PROBLEM DETAILS: Filter the records for lines holding the string "none".

--- AVAILABLE DATA Enclosed Below ---

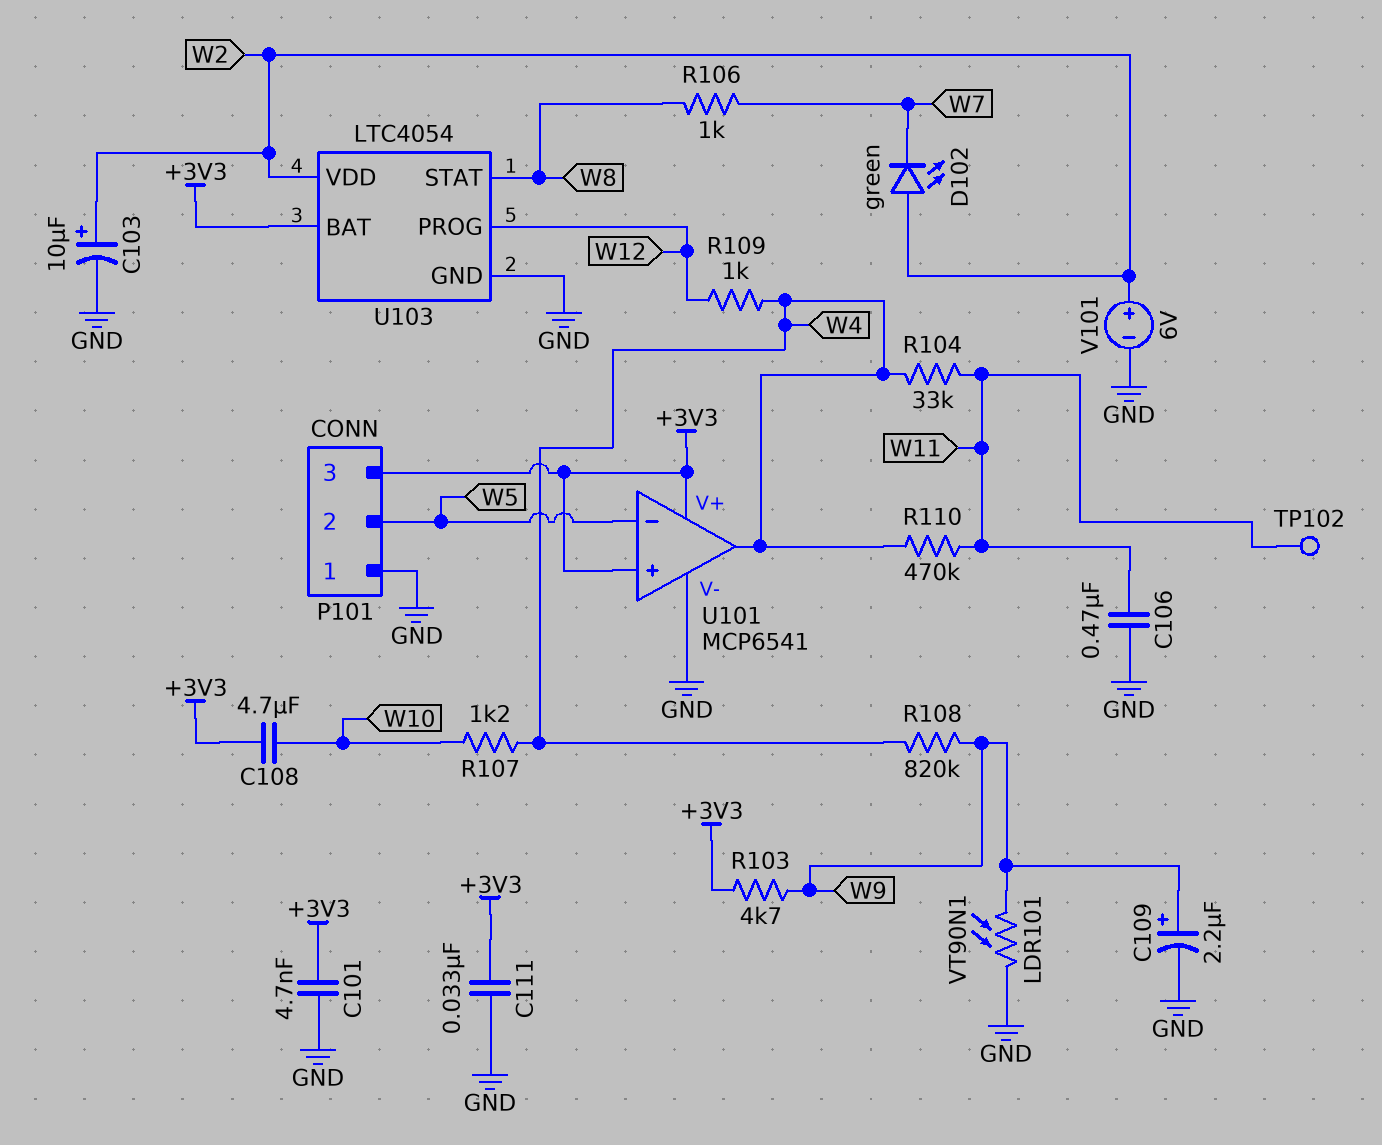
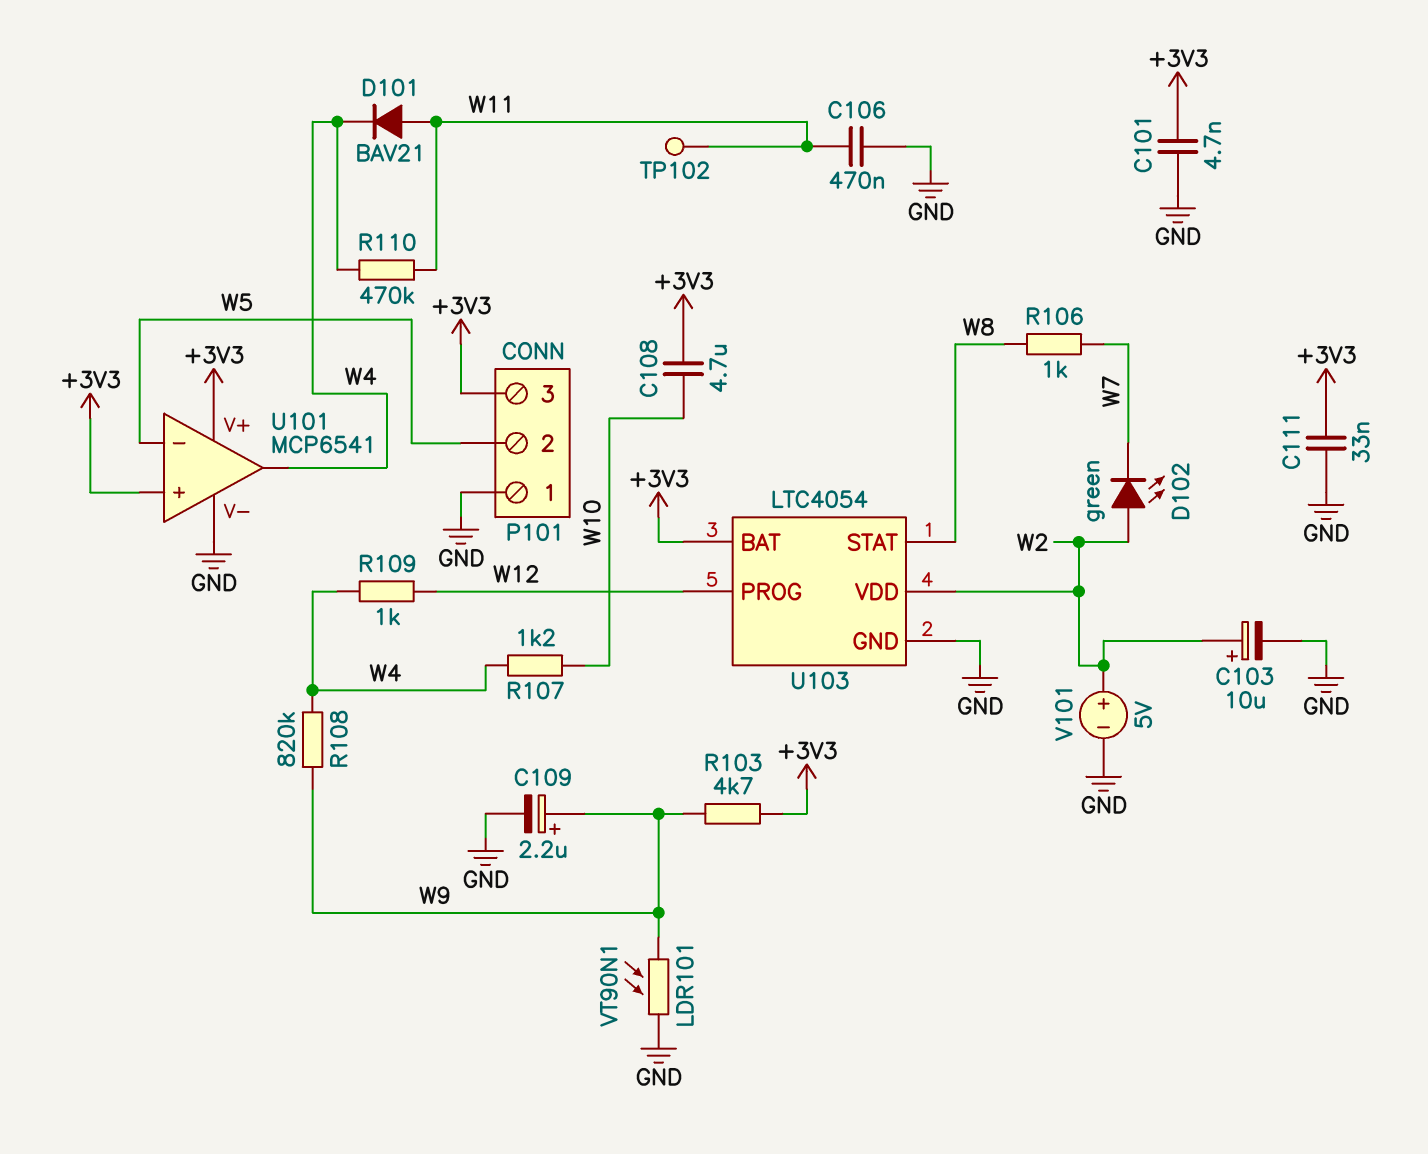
D101: none -> diode BAV21 (A W11, K W4)
R104: 33k (W4, W11) -> none
V101: 6V (plus W2, minus GND) -> 5V (plus W2, minus GND)

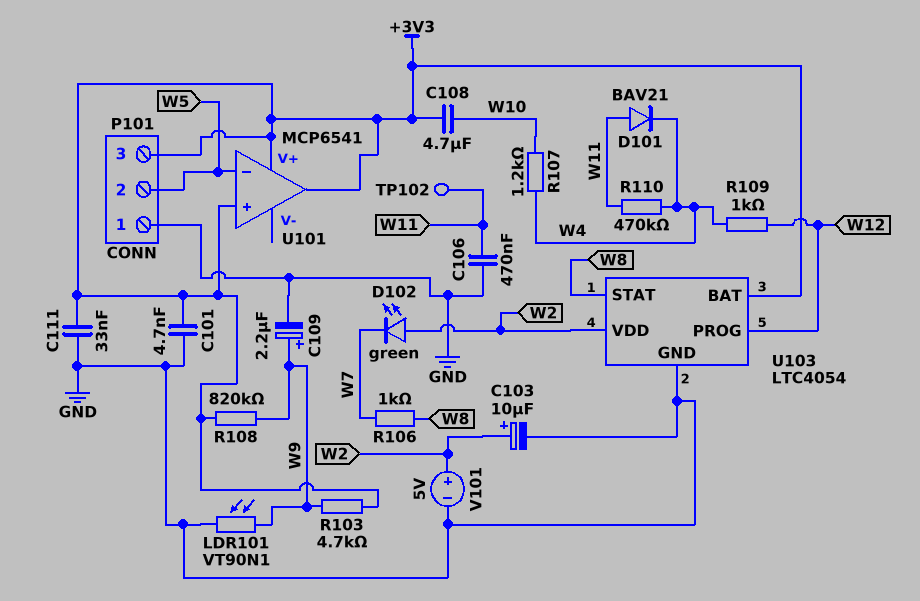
R108: 820k (W4, W9) -> 820k (+3V3, W9)
U101 pin V-: GND -> none
U101 pin out: W4 -> +3V3

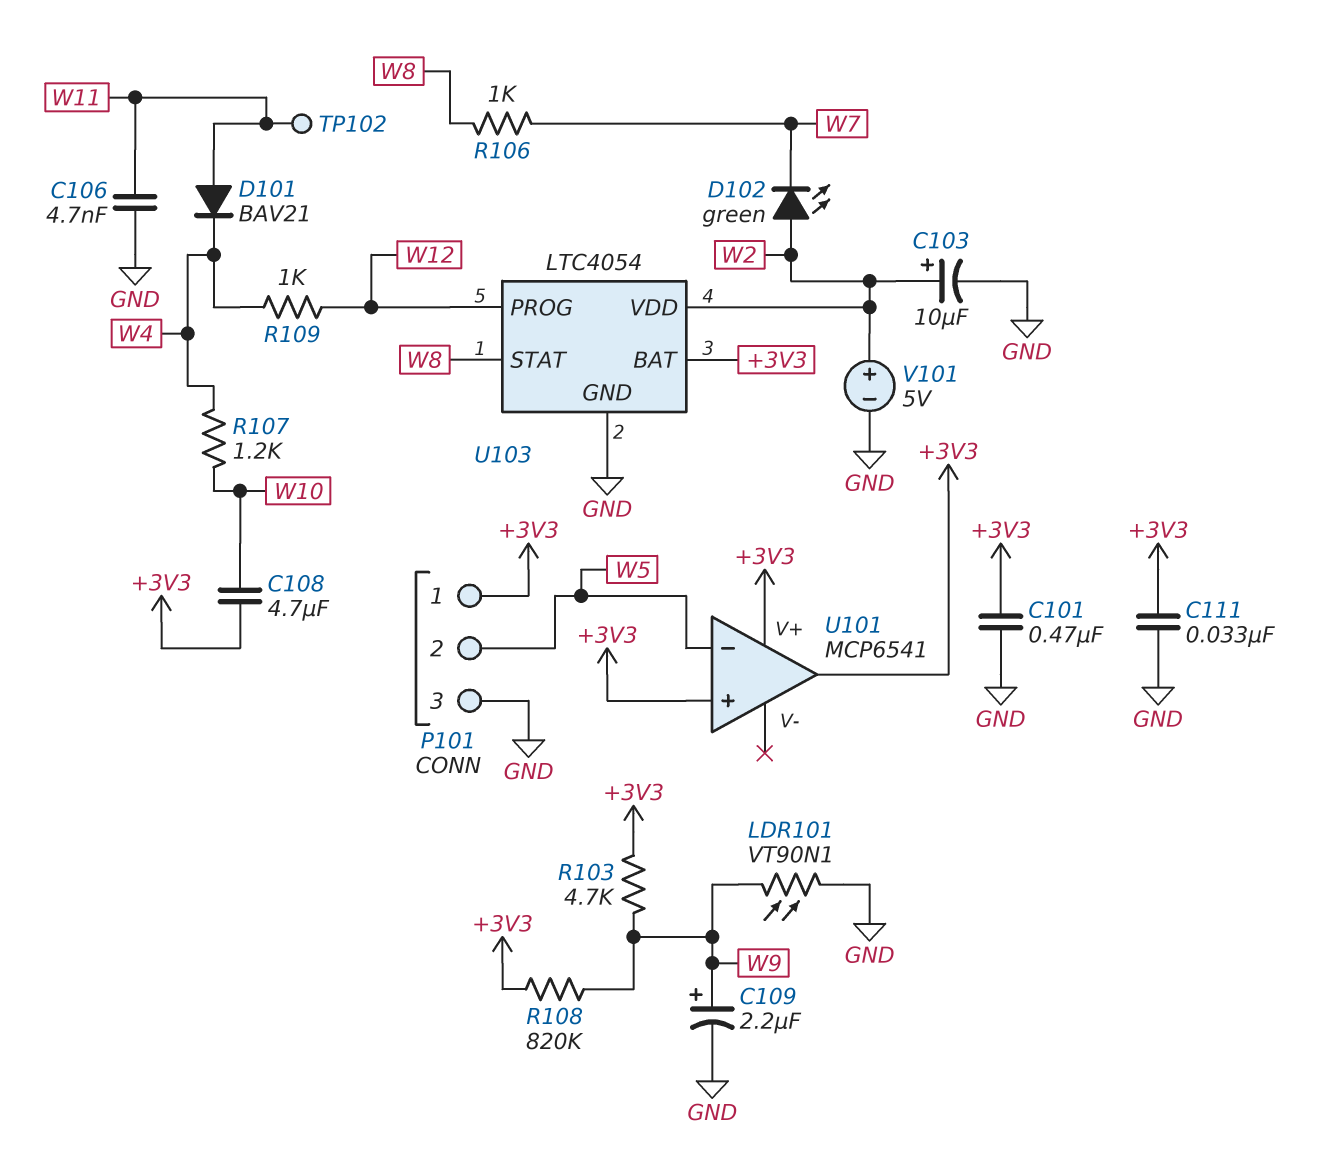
C101: 4.7nF (+3V3, GND) -> 470nF (+3V3, GND)
C106: 470nF (GND, W11) -> 4.7nF (GND, W11)
P101 pin 1: GND -> +3V3
P101 pin 3: +3V3 -> GND
R110: 470k (W4, W11) -> none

--- End of Enclosed AVAILABLE DATA ---

SOLVED EXERCISE:
D101: none -> diode BAV21 (A W11, K W4)
R104: 33k (W4, W11) -> none
U101 pin V-: GND -> none
R110: 470k (W4, W11) -> none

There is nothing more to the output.